### Directive
Could you find every line in the entries below that holds the word "black" and copy it?

### Data provided
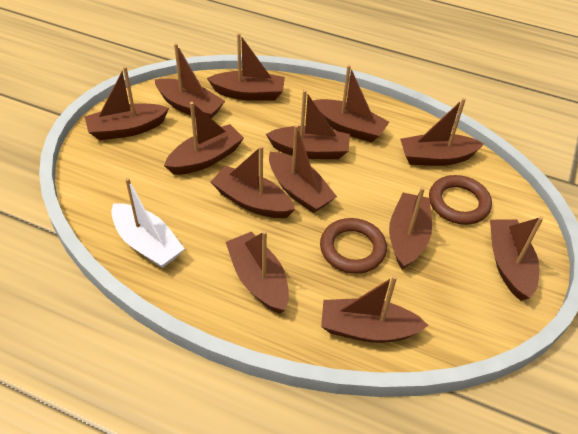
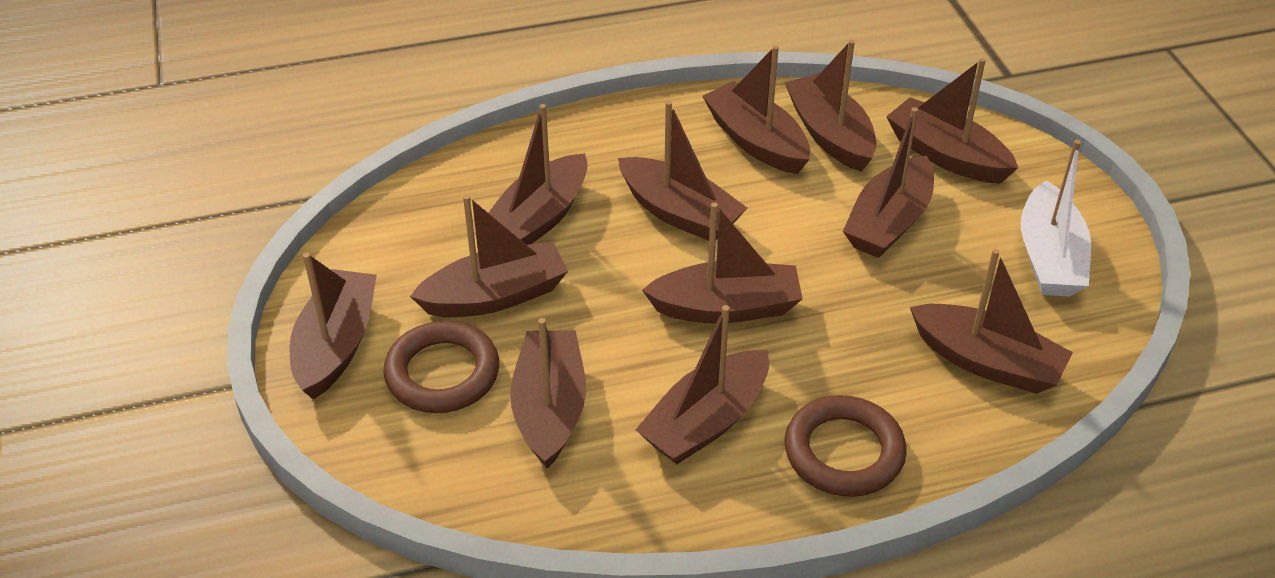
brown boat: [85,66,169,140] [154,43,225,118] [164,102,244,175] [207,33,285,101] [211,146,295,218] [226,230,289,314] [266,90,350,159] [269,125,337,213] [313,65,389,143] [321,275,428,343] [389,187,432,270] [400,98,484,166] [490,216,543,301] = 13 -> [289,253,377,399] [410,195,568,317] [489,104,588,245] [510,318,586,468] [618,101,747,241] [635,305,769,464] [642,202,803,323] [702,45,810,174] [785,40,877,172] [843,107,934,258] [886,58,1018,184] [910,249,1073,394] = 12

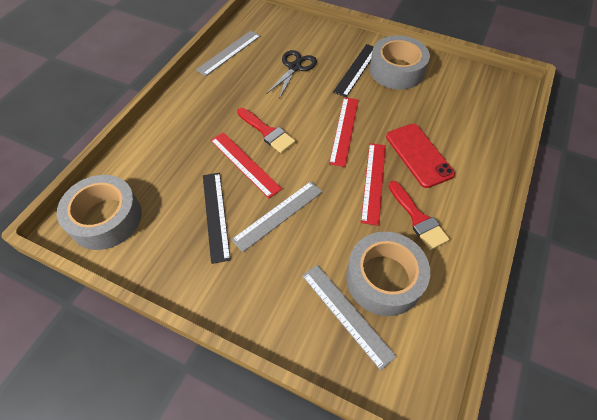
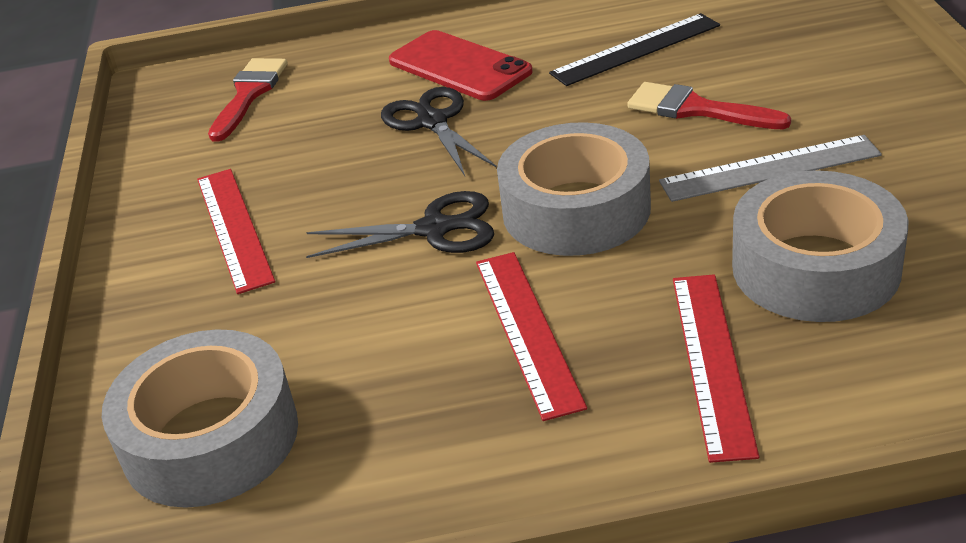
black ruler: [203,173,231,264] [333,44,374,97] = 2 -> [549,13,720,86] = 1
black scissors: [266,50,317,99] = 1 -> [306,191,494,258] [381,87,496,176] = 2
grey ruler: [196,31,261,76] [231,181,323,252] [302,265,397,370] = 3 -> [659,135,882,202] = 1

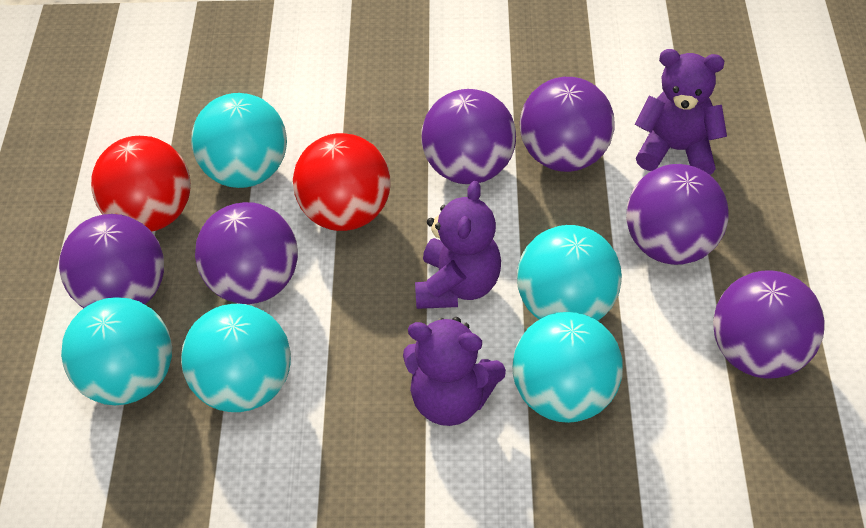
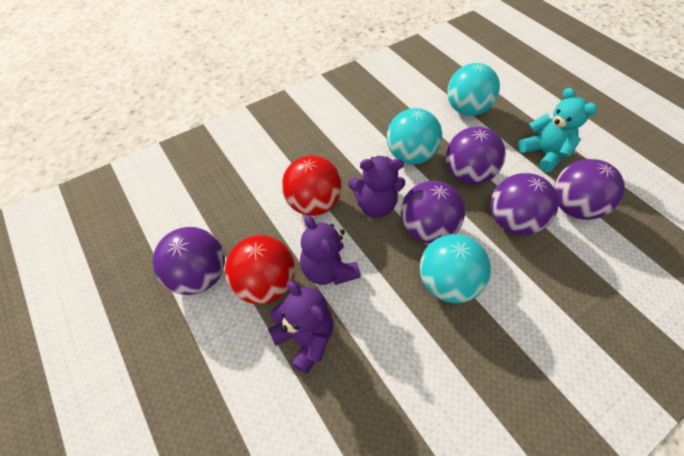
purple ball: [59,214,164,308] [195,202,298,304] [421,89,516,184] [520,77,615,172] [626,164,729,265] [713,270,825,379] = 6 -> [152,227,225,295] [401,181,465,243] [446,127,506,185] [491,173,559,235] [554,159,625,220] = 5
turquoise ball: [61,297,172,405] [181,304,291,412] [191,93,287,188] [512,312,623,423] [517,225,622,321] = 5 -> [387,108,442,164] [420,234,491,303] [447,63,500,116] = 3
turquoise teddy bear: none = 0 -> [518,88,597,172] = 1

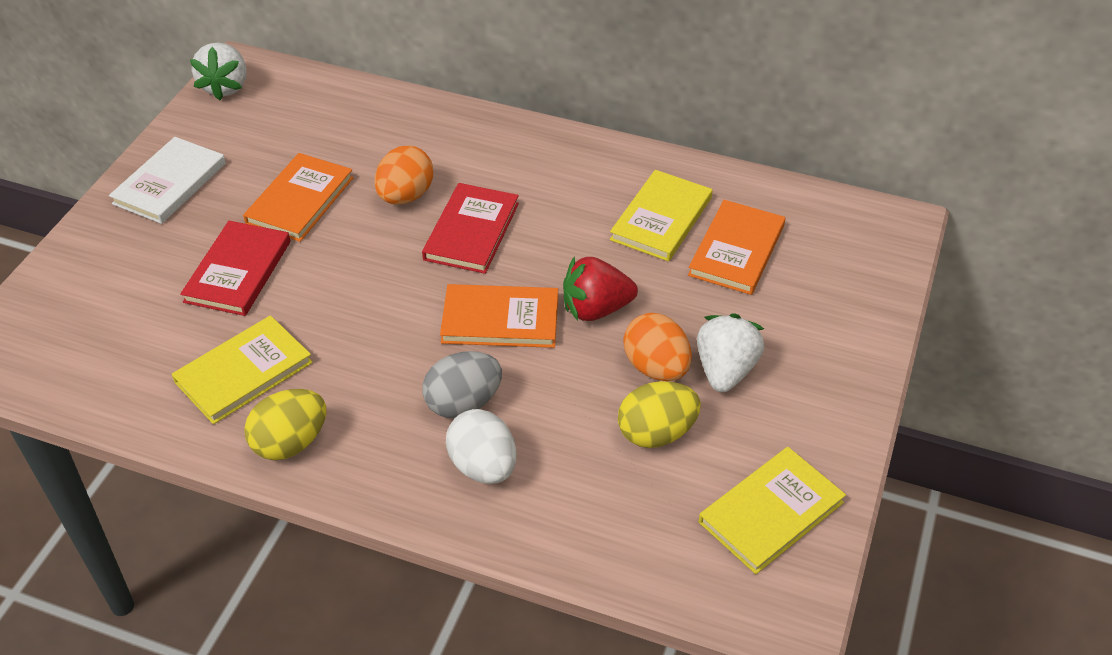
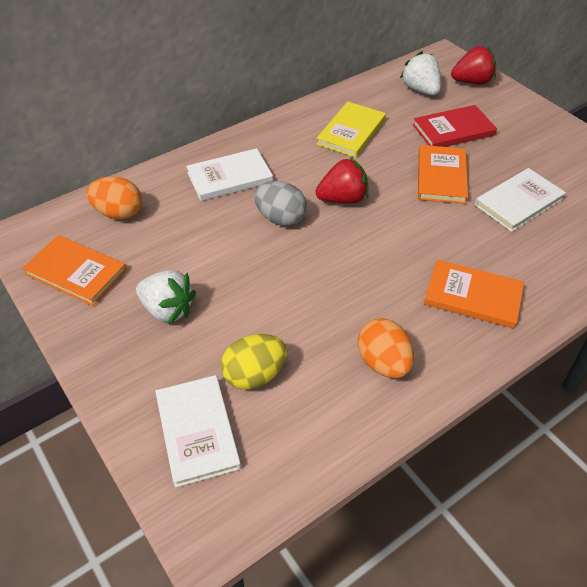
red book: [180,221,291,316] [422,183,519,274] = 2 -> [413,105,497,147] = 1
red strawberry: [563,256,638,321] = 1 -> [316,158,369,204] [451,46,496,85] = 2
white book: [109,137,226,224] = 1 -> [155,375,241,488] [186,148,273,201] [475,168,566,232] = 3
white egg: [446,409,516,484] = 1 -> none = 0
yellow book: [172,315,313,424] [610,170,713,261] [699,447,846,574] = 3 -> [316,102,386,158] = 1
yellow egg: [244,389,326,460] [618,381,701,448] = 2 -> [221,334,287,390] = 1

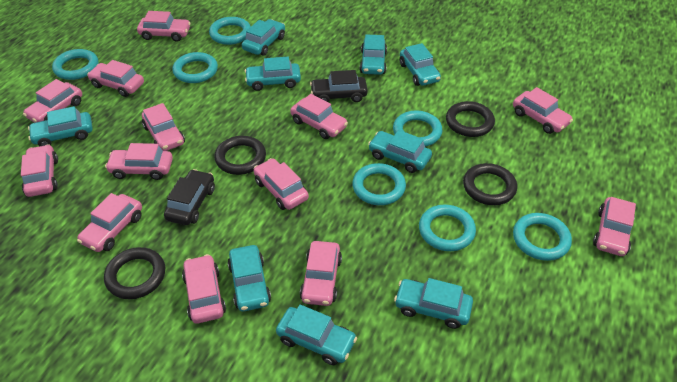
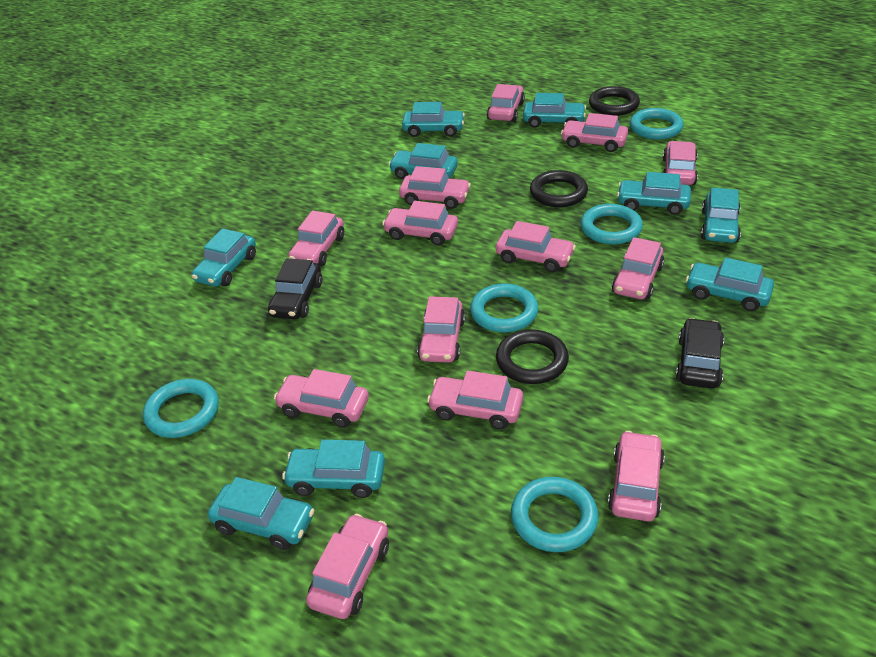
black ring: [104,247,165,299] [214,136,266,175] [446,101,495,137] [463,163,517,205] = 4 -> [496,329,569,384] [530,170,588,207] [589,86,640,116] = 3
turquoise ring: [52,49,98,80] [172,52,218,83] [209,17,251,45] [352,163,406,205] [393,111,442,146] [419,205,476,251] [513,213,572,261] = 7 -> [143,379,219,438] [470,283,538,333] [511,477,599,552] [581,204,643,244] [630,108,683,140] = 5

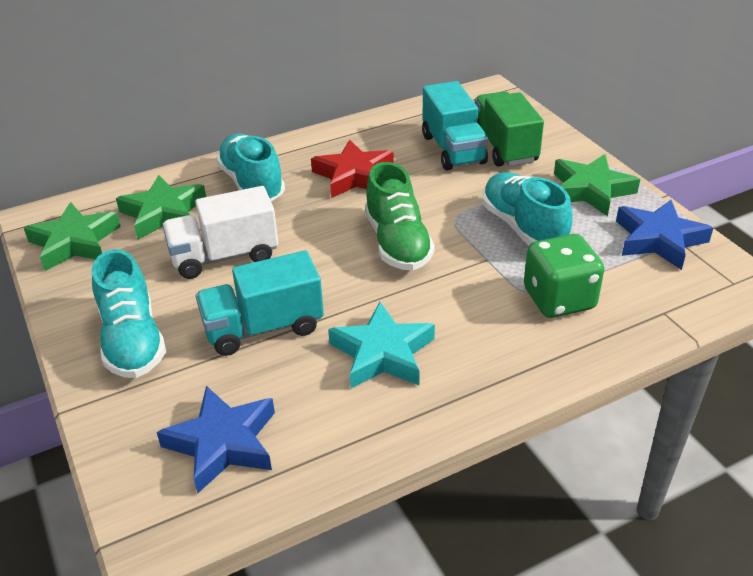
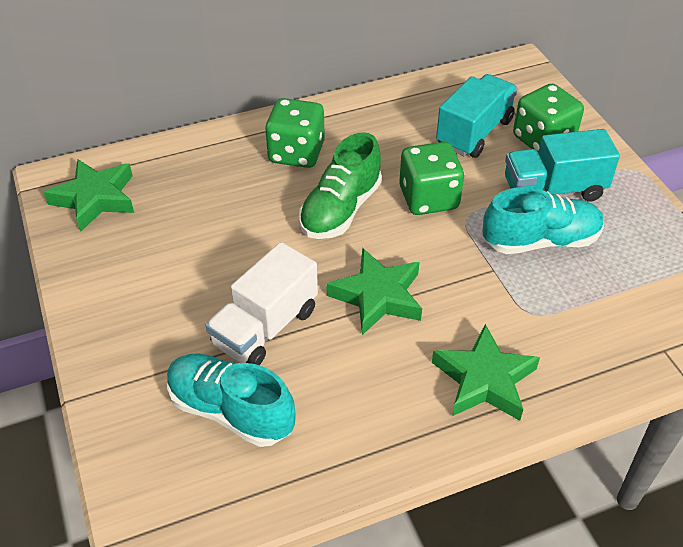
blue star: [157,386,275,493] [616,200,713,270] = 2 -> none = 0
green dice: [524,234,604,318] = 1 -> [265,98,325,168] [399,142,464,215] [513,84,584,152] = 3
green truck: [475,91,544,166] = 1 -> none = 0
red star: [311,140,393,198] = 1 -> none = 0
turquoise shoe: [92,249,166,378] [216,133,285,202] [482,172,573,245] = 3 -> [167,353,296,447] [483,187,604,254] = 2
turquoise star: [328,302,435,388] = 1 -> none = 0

### Response
black ruler: [203,173,231,264] [333,44,374,97] = 2 -> [549,13,720,86] = 1
black scissors: [266,50,317,99] = 1 -> [306,191,494,258] [381,87,496,176] = 2
black ring: [104,247,165,299] [214,136,266,175] [446,101,495,137] [463,163,517,205] = 4 -> [496,329,569,384] [530,170,588,207] [589,86,640,116] = 3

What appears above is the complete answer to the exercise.